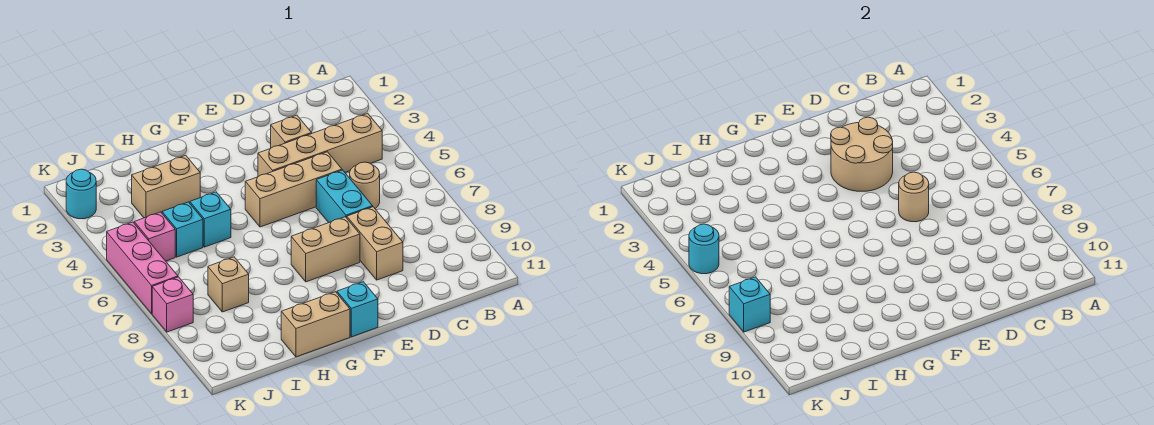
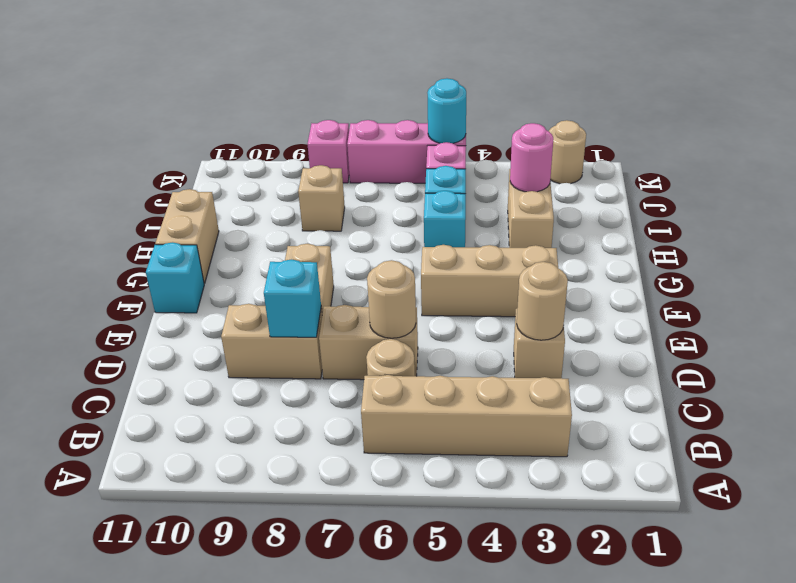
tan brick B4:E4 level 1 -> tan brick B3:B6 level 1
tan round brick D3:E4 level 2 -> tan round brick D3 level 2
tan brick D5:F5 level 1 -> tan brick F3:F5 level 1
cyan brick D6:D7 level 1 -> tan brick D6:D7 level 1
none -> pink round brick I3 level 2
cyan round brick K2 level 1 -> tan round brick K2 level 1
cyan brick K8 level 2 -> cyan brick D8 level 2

* * *

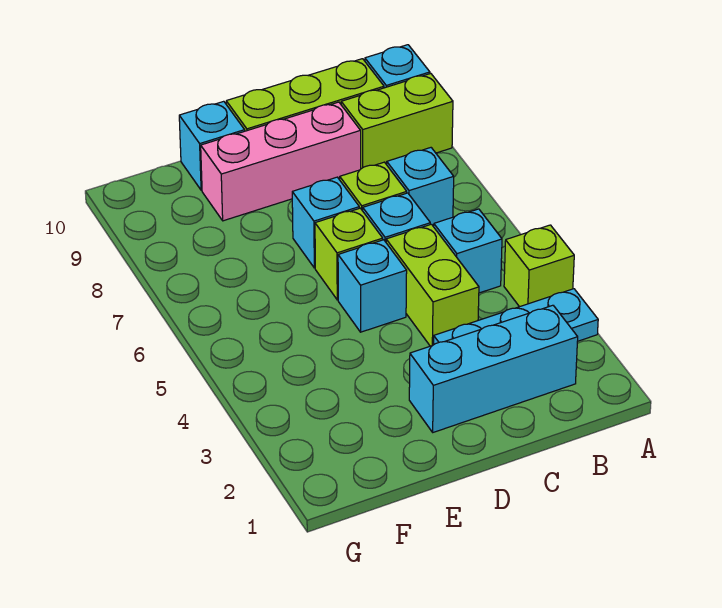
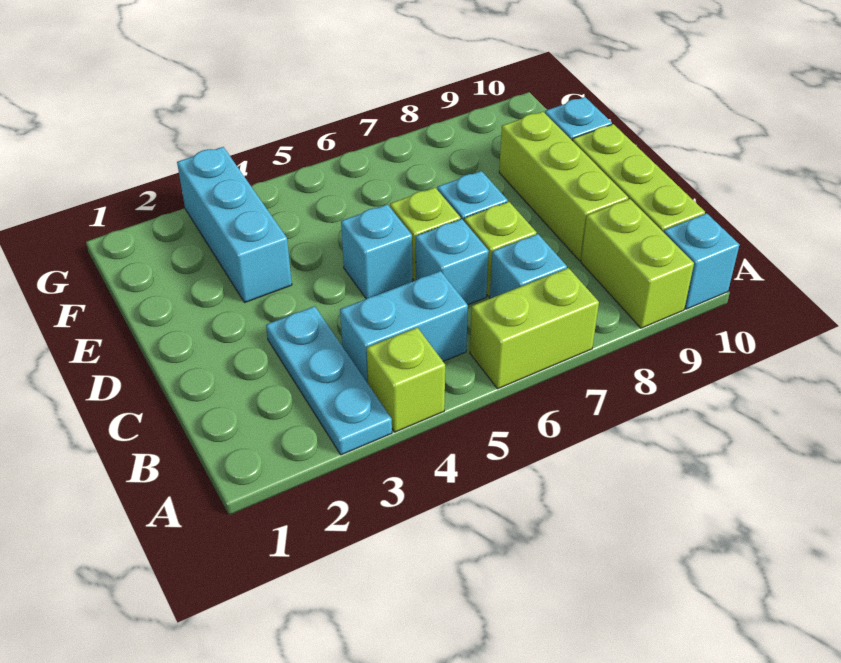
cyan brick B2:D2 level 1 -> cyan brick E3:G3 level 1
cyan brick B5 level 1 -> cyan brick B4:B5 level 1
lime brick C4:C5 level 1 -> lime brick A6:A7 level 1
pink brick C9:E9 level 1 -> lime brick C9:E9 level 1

- GOAL OF THE EXERCISE: Working from the material above, restate word for word the lines between the line with "tan brick B4:E4" and the line with "cyan brick K8", both included, and only those.

- EXERCISE RESULT:
tan brick B4:E4 level 1 -> tan brick B3:B6 level 1
tan round brick D3:E4 level 2 -> tan round brick D3 level 2
tan brick D5:F5 level 1 -> tan brick F3:F5 level 1
cyan brick D6:D7 level 1 -> tan brick D6:D7 level 1
none -> pink round brick I3 level 2
cyan round brick K2 level 1 -> tan round brick K2 level 1
cyan brick K8 level 2 -> cyan brick D8 level 2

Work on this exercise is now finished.